> [Work required]
Your reply should hold only the lines from the records below where "black" occurs.

Object change descriptions:
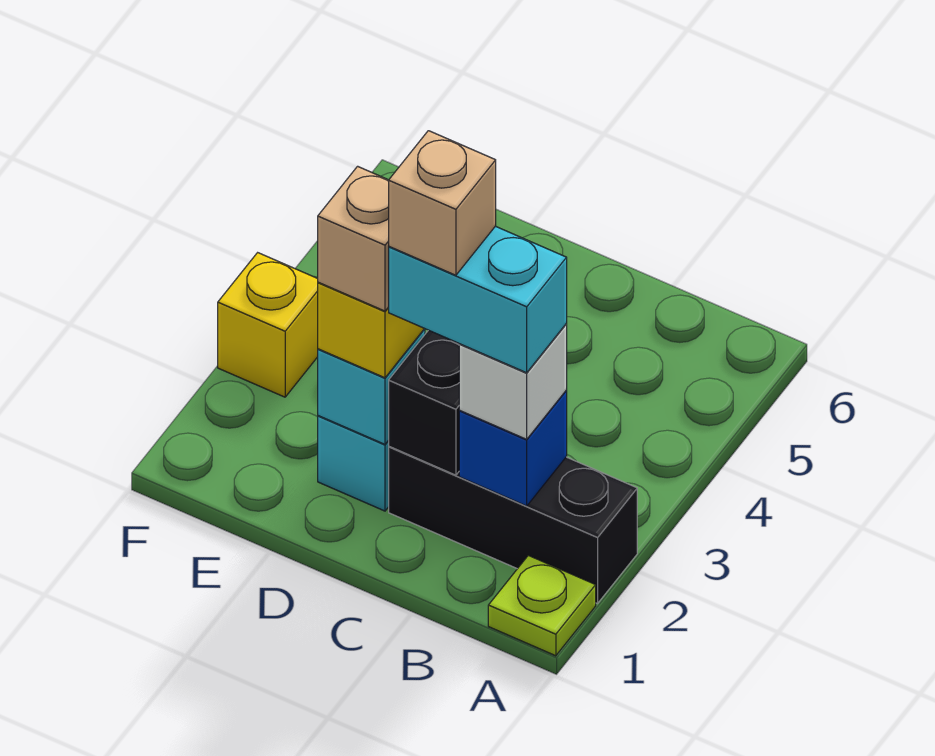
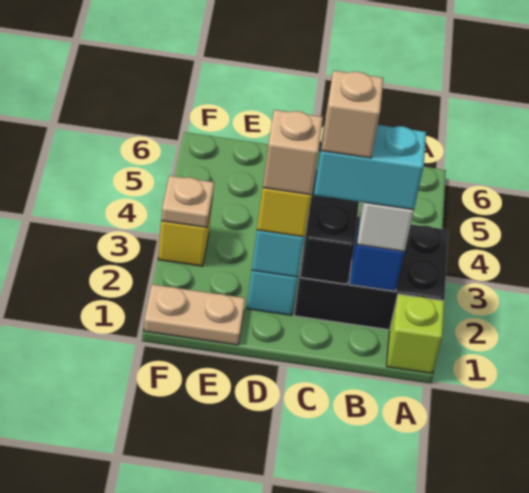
lime plate A1 level 1 -> lime brick A1 level 1
black brick A2:C2 level 1 -> black brick A2:C3 level 1
none -> tan plate E1:F1 level 1
none -> tan plate F3 level 2

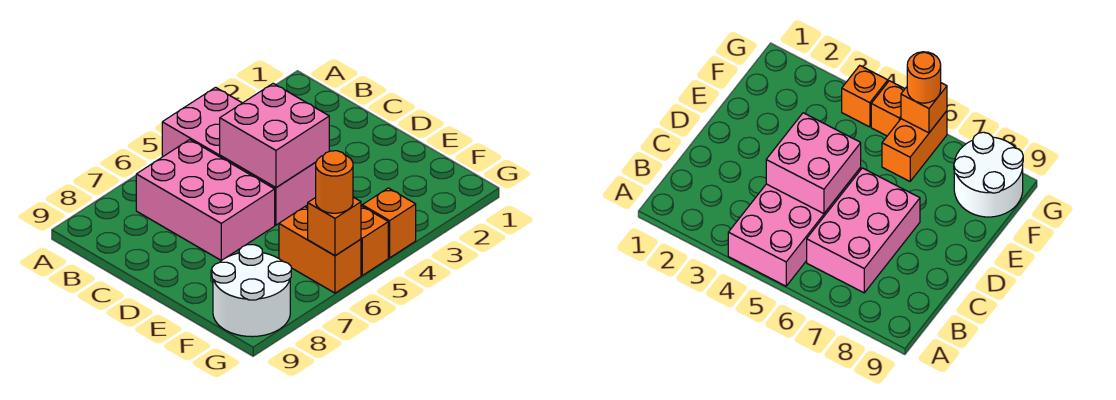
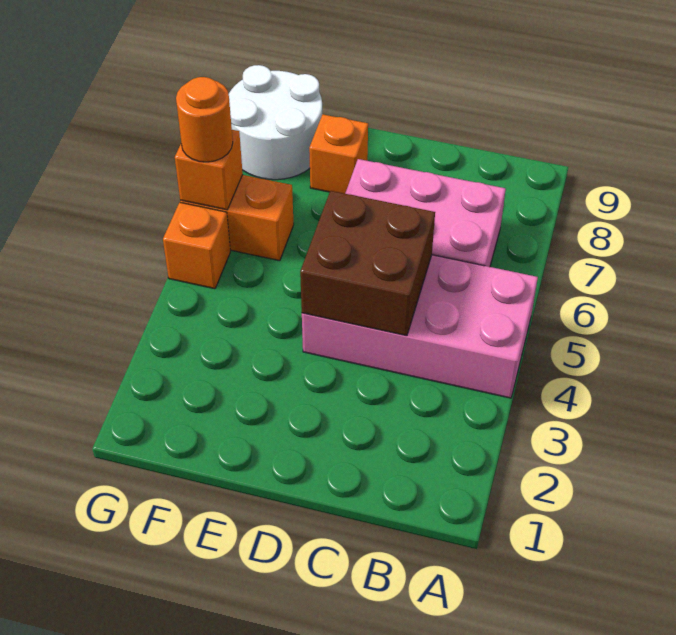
pink brick C4:D5 level 2 -> brown brick C4:D5 level 2
orange brick G4 level 1 -> orange brick E8 level 1

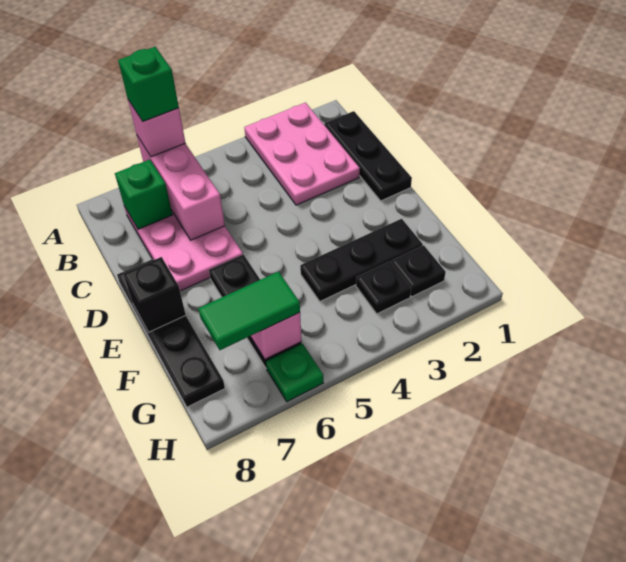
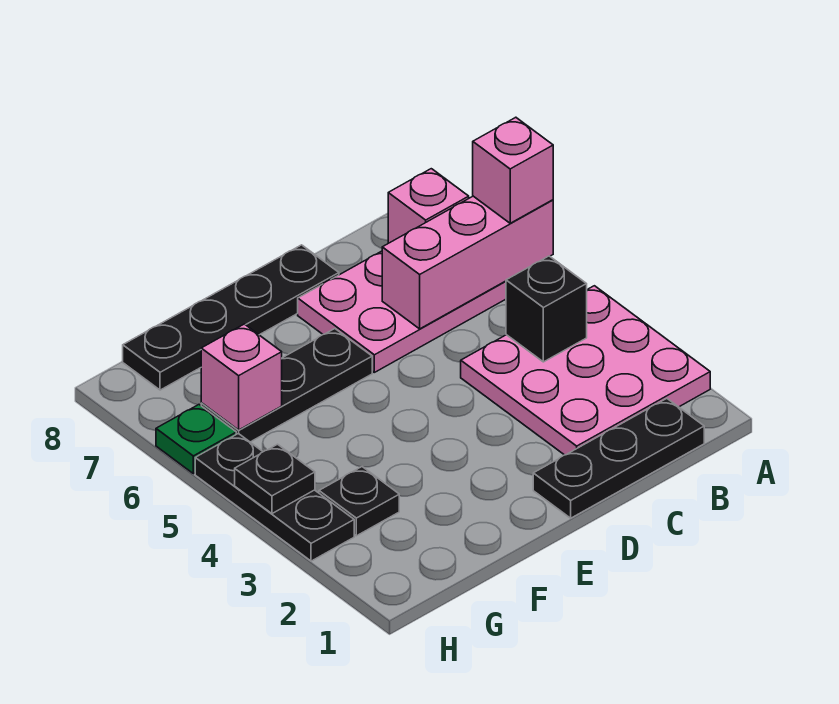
pink plate A2:C3 level 1 -> pink plate A2:C4 level 1
green brick A6 level 4 -> none
green brick B7 level 2 -> pink brick B7 level 2
black brick E8 level 2 -> black brick B4 level 2
black plate F2:F4 level 1 -> black plate H3:H5 level 1
black plate G2 level 1 -> black plate H4 level 2
green tile G6:G7 level 3 -> none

> [Response for this exercise]
black brick A2:C2 level 1 -> black brick A2:C3 level 1
black brick E8 level 2 -> black brick B4 level 2
black plate F2:F4 level 1 -> black plate H3:H5 level 1
black plate G2 level 1 -> black plate H4 level 2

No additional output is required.